▼▼▼
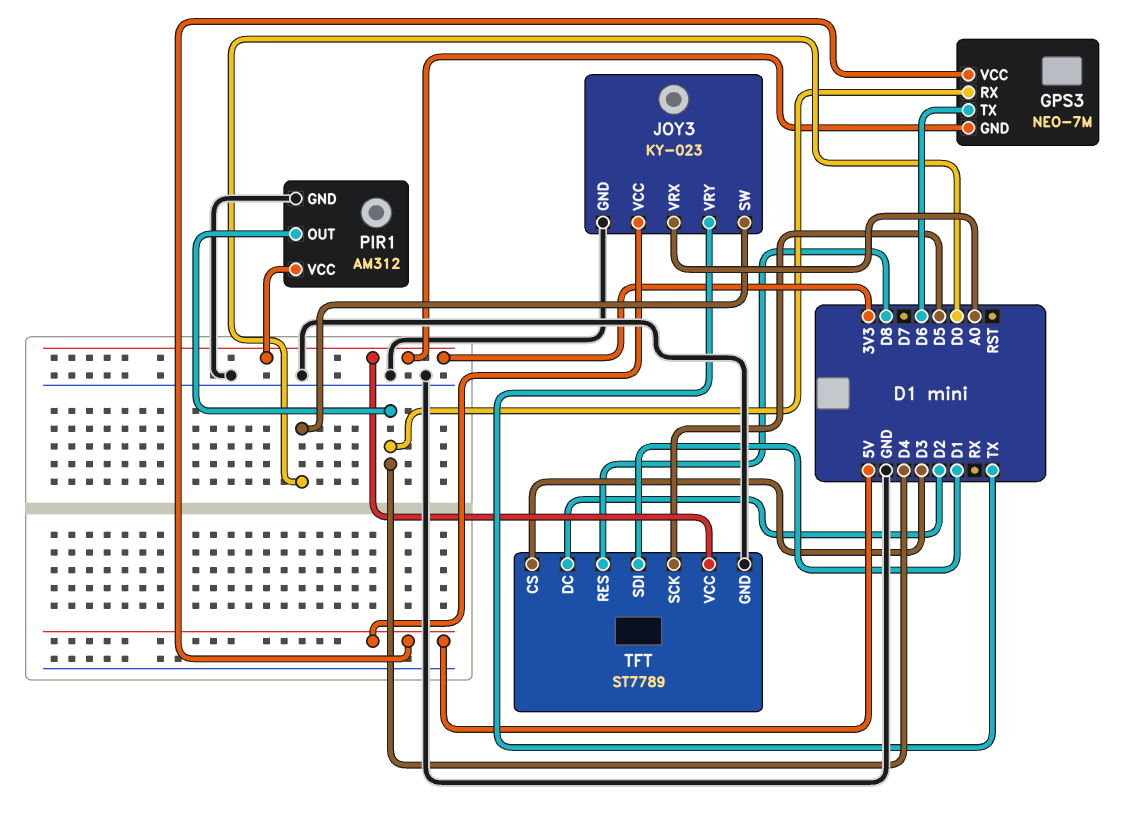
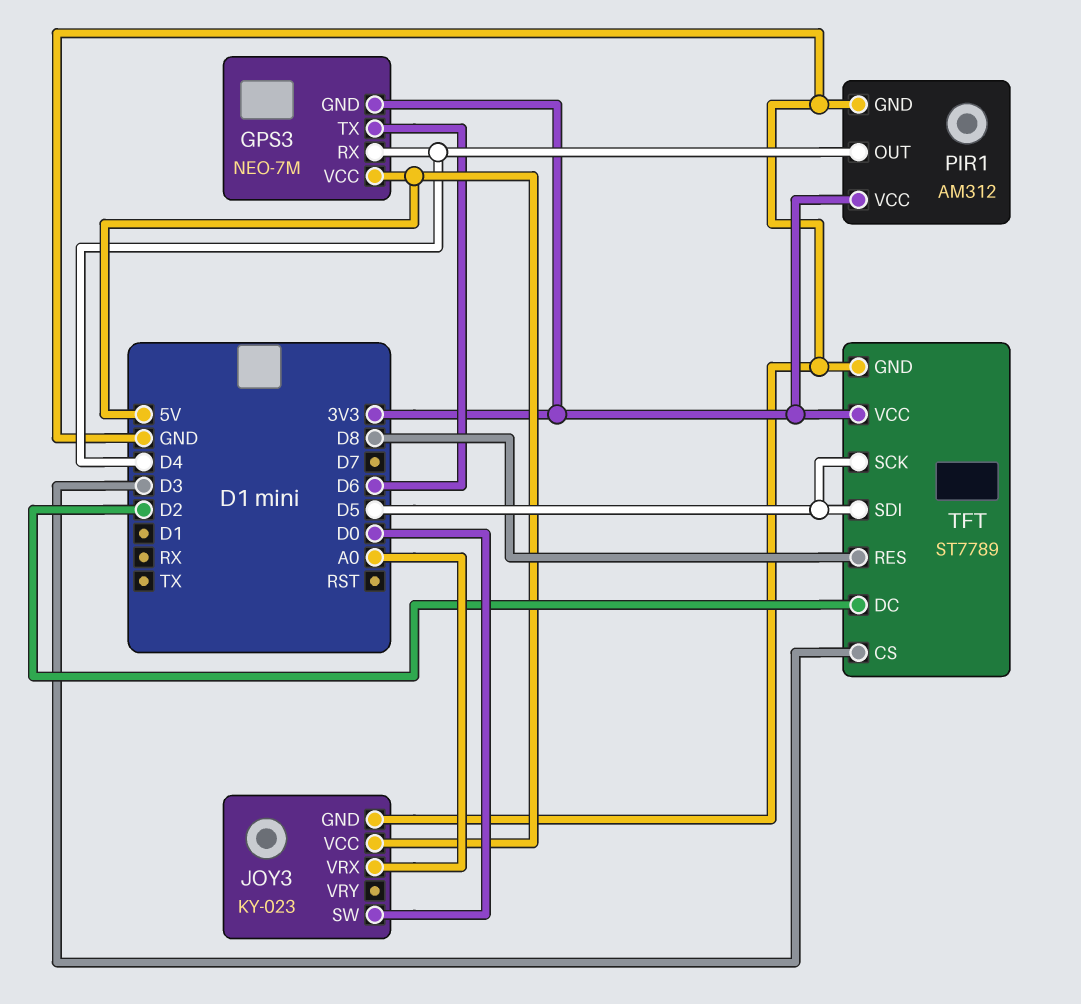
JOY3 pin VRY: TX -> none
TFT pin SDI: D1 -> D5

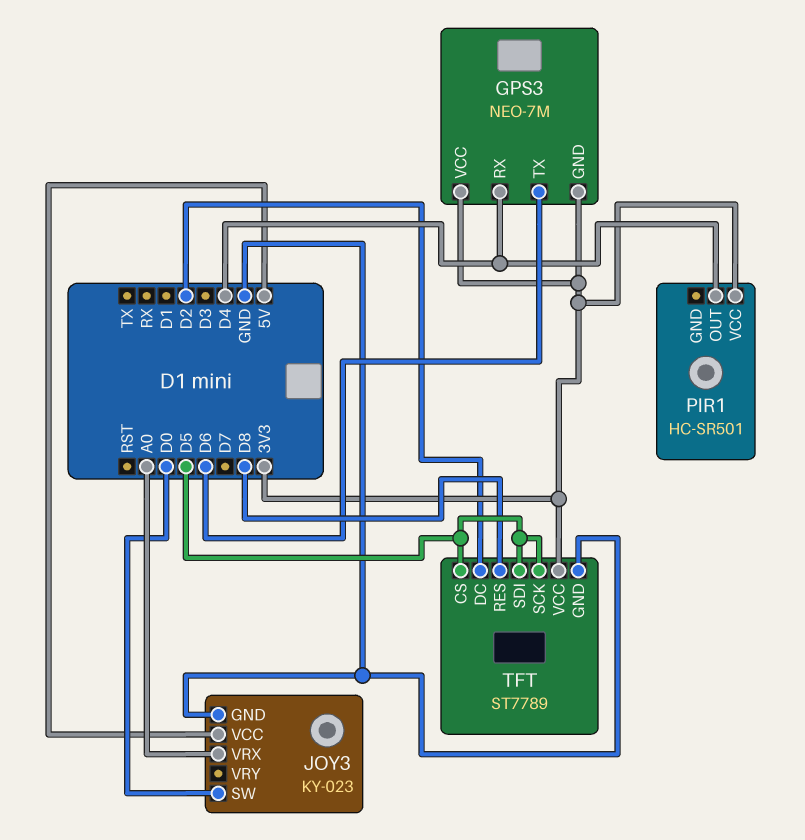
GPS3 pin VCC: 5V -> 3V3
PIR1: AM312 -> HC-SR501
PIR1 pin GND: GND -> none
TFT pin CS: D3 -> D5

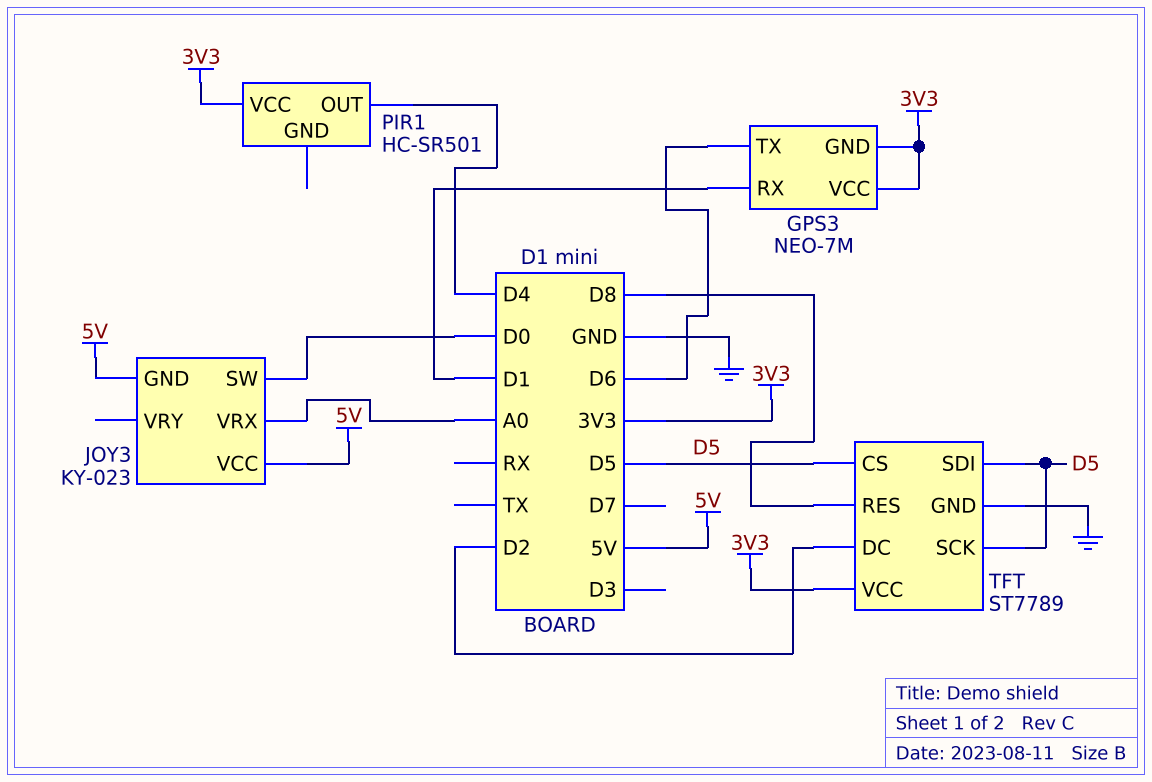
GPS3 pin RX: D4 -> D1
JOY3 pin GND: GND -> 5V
▲▲▲
All that should appear in the response is the run of lines from the one with "PIR1: AM312 -> HC-SR501" through the final line of the records, restated exactly, with pictures omitted.

Reply:
PIR1: AM312 -> HC-SR501
PIR1 pin GND: GND -> none
TFT pin CS: D3 -> D5

GPS3 pin RX: D4 -> D1
JOY3 pin GND: GND -> 5V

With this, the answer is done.